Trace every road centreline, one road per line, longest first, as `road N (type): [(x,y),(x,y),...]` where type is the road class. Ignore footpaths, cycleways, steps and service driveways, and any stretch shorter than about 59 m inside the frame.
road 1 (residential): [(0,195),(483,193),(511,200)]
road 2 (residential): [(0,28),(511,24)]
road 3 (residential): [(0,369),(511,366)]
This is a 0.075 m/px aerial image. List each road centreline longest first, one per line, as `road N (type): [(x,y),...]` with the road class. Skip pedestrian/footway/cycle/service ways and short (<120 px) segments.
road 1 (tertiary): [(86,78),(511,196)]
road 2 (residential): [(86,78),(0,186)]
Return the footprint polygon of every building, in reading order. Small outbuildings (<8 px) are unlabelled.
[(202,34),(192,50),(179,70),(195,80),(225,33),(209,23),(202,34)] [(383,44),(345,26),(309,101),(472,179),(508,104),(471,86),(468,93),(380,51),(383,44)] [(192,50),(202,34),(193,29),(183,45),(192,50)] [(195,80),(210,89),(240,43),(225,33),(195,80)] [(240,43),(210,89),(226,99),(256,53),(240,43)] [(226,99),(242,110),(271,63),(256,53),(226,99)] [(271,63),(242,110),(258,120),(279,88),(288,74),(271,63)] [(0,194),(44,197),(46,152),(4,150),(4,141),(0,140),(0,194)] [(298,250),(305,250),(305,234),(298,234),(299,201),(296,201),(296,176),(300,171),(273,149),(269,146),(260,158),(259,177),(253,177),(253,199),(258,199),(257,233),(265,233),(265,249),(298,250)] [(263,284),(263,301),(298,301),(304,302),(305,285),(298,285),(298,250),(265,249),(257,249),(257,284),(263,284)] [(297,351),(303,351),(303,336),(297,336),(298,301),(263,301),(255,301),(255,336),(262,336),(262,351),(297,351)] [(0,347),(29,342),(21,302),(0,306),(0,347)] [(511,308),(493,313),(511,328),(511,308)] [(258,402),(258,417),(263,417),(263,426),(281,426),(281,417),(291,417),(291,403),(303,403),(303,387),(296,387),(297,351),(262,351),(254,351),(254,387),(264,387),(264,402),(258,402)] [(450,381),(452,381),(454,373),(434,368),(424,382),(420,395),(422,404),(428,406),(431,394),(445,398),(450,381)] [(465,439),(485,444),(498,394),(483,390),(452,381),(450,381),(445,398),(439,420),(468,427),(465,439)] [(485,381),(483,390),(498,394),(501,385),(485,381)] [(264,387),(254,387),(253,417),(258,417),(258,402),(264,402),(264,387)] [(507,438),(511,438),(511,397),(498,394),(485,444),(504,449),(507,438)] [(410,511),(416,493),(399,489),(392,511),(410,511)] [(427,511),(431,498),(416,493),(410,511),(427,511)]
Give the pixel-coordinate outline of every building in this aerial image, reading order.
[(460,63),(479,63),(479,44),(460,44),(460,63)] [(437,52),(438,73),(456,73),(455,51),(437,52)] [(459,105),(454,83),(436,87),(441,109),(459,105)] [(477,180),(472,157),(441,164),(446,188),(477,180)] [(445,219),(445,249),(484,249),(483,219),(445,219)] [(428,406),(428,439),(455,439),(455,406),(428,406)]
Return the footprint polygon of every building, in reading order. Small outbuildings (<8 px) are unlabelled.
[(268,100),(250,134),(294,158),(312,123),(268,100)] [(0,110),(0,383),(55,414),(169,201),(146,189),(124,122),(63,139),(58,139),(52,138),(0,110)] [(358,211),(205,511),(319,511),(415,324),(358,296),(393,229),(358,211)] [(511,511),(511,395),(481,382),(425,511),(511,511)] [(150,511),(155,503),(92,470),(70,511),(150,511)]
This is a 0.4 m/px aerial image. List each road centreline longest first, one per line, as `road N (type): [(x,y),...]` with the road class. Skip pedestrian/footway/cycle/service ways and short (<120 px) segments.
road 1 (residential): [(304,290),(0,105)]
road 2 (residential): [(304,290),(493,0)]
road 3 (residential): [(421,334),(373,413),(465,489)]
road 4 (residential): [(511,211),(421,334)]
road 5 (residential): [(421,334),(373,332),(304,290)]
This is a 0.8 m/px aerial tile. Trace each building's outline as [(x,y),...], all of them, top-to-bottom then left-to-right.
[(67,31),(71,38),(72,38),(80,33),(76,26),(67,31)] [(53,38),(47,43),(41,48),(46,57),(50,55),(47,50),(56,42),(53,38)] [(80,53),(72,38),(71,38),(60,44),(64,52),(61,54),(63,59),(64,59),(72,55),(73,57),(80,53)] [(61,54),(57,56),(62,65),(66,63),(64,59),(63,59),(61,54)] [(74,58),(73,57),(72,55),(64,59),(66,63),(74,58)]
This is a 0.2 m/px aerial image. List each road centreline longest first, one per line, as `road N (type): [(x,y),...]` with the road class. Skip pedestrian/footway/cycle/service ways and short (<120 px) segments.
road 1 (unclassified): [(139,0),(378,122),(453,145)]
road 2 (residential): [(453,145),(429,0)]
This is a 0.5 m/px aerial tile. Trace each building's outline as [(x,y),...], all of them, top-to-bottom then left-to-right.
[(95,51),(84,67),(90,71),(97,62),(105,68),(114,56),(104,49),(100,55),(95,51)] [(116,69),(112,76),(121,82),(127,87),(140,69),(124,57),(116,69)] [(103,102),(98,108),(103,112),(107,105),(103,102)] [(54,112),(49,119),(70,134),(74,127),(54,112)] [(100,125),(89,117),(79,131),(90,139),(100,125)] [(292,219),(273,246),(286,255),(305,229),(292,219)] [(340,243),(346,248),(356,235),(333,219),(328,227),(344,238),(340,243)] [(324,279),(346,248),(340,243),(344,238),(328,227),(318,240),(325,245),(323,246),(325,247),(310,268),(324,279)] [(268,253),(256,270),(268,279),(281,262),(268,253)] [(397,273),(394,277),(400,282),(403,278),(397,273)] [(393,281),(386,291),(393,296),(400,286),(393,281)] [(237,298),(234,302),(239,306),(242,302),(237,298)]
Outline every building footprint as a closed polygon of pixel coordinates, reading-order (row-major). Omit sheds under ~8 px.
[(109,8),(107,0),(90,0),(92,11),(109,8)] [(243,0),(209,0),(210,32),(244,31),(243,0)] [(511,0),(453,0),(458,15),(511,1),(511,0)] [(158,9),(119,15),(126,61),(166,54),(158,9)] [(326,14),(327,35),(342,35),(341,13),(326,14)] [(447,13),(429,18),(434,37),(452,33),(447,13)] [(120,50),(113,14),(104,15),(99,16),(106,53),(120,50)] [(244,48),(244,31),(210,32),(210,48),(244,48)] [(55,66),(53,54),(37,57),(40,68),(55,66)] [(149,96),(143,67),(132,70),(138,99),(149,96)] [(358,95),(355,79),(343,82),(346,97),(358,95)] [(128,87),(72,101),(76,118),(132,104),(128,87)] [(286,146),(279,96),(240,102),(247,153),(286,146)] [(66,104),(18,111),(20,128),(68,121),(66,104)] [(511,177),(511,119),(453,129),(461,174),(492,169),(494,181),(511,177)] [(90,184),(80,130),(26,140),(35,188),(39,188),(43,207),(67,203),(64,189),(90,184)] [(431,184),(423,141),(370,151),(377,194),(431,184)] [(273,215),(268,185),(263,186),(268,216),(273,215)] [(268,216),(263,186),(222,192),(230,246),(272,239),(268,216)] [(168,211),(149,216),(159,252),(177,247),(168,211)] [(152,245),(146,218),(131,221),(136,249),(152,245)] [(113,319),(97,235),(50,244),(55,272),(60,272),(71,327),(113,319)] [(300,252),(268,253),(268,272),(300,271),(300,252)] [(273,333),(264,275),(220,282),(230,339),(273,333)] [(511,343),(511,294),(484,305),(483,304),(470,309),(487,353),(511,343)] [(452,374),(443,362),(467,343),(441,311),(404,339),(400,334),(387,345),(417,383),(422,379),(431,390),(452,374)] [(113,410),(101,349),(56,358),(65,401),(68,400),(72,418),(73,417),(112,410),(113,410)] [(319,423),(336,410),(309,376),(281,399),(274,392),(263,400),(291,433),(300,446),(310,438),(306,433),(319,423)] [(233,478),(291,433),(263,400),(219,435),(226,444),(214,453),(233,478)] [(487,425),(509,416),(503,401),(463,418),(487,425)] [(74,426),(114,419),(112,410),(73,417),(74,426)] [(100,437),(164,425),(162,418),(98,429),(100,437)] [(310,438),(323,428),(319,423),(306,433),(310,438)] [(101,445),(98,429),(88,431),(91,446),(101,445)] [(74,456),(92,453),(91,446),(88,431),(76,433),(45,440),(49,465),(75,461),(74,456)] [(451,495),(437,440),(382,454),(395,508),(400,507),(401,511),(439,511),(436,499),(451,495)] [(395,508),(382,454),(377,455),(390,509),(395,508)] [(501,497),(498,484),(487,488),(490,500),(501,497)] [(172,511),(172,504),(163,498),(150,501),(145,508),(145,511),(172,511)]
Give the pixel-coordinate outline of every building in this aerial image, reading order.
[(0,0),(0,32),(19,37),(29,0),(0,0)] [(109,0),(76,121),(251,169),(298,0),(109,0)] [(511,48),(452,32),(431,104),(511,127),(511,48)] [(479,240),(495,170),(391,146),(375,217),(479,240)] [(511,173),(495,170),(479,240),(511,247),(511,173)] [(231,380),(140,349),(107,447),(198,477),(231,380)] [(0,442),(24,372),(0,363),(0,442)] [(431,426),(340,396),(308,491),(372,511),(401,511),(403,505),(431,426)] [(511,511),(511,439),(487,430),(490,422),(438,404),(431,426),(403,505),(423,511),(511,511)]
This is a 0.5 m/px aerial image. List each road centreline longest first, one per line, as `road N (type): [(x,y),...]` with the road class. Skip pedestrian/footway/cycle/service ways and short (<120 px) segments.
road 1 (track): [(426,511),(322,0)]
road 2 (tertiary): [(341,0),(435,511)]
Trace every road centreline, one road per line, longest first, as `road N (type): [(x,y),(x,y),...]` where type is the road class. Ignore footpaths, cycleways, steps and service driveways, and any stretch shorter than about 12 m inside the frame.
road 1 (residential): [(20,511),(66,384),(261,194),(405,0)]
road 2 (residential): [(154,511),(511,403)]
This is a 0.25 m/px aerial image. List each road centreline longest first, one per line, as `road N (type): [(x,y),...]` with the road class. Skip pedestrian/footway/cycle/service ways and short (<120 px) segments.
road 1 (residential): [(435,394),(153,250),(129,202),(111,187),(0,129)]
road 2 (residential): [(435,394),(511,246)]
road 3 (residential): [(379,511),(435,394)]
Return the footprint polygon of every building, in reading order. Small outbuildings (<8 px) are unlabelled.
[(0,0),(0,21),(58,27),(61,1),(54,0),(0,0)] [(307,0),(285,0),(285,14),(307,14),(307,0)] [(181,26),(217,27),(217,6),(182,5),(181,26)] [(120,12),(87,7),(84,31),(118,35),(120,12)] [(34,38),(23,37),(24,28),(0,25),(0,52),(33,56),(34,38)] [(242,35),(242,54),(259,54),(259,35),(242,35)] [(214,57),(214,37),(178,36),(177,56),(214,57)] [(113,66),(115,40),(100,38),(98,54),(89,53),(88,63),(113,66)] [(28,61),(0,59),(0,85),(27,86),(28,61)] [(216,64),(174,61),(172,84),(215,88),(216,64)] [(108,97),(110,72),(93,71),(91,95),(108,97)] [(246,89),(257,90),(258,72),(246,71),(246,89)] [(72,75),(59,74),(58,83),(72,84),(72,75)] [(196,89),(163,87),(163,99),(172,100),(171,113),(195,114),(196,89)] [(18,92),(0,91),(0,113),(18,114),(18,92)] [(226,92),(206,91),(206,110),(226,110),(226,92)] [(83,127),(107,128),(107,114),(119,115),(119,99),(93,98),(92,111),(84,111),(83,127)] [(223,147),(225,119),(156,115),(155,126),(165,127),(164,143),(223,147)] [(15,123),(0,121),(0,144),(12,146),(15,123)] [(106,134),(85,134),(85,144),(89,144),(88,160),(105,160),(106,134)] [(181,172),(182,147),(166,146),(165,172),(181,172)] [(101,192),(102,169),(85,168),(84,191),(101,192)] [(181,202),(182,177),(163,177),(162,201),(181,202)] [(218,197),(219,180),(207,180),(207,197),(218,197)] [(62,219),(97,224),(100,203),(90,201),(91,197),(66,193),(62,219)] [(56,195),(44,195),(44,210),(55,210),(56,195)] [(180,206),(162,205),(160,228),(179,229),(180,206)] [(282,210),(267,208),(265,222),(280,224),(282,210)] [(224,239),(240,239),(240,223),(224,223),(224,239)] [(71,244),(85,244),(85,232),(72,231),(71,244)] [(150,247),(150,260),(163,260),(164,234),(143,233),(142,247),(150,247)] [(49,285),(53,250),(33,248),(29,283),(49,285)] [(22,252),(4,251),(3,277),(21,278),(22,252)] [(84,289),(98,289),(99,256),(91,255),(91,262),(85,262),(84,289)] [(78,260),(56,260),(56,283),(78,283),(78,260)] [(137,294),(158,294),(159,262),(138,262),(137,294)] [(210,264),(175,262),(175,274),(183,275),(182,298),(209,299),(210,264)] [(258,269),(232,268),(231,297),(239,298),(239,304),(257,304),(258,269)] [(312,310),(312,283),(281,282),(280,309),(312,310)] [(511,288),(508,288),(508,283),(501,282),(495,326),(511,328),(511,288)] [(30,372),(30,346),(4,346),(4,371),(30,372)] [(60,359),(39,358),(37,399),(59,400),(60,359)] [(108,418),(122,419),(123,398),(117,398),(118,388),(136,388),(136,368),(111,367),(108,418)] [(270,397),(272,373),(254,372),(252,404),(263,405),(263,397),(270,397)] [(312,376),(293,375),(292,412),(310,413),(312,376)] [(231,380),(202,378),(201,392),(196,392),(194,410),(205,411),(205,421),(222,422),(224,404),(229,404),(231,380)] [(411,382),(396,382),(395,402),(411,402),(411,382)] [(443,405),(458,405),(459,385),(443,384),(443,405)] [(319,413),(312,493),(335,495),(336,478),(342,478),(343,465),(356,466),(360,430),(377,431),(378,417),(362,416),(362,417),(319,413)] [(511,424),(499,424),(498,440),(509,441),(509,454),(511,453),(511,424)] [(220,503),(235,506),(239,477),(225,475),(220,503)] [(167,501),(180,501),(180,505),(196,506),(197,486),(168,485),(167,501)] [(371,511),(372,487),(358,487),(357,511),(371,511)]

:::::

What is required -> Which lines in the items above contain the word "bottom"? Extract each of them in full.

Exercise response ->
This is a 0.8 m/px aerial tile. Trace each building's outline as [(x,y),...], all of them, top-to-bottom then left-to-right.
This is a 0.5 m/px aerial tile. Trace each building's outline as [(x,y),...], all of them, top-to-bottom then left-to-right.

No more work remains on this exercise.